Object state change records
• • •
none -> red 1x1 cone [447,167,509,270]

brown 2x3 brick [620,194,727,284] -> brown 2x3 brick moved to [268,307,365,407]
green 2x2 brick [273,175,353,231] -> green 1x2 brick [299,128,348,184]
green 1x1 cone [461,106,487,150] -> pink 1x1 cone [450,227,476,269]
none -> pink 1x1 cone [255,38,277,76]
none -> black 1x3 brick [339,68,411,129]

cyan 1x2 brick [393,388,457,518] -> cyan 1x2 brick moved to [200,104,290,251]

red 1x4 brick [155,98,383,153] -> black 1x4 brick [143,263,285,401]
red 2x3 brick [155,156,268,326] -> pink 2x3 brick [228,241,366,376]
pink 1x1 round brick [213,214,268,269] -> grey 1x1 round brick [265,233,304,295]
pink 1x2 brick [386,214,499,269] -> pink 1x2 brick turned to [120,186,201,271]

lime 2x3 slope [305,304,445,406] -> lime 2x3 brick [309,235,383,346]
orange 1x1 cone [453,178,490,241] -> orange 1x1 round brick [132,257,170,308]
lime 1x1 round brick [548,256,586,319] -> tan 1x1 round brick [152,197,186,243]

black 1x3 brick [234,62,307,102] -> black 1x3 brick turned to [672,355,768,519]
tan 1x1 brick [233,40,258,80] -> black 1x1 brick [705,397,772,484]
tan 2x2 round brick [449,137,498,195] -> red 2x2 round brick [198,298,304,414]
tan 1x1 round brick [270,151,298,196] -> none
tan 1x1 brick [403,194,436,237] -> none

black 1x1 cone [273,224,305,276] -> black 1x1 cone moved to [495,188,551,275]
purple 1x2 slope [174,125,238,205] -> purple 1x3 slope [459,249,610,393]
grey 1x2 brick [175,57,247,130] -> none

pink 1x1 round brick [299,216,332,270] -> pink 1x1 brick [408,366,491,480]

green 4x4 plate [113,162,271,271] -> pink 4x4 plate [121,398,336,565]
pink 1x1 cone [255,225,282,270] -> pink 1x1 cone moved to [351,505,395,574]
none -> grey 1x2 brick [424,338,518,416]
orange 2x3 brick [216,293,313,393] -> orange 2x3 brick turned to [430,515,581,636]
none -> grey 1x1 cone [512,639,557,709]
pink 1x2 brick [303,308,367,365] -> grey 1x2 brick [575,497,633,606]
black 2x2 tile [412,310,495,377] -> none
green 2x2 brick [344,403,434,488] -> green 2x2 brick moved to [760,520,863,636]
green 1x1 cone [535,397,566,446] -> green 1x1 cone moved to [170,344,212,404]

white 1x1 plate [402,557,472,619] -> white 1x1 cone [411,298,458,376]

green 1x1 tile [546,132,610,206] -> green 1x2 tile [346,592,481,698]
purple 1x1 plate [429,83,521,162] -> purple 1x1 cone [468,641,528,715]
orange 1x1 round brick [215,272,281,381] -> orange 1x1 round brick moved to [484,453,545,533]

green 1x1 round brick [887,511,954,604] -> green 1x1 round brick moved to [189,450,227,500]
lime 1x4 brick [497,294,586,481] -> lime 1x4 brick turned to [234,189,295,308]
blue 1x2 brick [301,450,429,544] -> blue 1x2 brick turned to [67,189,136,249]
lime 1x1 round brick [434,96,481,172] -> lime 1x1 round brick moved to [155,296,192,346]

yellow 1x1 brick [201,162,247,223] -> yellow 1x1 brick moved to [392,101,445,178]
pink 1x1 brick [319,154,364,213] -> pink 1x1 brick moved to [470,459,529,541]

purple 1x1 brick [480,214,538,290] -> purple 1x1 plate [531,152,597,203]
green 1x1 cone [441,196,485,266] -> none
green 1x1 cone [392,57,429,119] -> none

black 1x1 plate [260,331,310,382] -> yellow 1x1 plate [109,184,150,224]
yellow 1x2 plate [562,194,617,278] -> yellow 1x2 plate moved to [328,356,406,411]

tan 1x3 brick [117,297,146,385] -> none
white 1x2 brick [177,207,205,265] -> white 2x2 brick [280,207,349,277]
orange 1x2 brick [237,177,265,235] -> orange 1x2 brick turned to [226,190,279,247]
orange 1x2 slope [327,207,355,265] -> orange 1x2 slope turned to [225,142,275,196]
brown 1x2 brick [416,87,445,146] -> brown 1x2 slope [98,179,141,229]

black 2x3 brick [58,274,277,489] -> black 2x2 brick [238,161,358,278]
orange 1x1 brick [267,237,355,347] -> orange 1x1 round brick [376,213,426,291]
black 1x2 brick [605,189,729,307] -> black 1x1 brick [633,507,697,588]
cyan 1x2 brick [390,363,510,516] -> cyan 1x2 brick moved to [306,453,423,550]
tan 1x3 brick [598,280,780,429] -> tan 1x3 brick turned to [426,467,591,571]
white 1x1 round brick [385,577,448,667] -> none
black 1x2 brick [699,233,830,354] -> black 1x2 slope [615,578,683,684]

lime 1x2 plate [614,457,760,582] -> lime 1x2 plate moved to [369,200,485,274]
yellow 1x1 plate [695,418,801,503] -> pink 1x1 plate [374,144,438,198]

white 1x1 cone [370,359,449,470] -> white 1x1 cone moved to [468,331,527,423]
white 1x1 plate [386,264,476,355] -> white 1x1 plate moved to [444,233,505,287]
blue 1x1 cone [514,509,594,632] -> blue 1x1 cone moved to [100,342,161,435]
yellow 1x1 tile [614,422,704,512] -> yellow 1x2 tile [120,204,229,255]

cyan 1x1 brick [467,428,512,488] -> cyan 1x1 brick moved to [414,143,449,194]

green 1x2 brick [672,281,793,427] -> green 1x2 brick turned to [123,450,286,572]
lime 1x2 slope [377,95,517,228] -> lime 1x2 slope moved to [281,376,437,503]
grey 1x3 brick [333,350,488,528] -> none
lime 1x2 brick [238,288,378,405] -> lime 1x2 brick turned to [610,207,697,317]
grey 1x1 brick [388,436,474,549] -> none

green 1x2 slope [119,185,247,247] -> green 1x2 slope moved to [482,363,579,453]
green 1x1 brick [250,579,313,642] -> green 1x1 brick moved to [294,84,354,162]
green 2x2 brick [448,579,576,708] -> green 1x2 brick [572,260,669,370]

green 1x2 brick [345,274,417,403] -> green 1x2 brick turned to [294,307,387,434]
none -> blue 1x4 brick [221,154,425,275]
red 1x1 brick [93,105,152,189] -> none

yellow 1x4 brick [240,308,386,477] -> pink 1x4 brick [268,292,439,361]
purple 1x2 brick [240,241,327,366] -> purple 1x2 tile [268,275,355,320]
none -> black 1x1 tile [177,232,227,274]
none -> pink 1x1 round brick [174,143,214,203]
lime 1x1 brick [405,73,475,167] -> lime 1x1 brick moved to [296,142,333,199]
• • •
**What to work on:**
Copy out each line of the records where the word "tile" appears.

**Written reply:**
black 2x2 tile [412,310,495,377] -> none
green 1x1 tile [546,132,610,206] -> green 1x2 tile [346,592,481,698]
yellow 1x1 tile [614,422,704,512] -> yellow 1x2 tile [120,204,229,255]
purple 1x2 brick [240,241,327,366] -> purple 1x2 tile [268,275,355,320]
none -> black 1x1 tile [177,232,227,274]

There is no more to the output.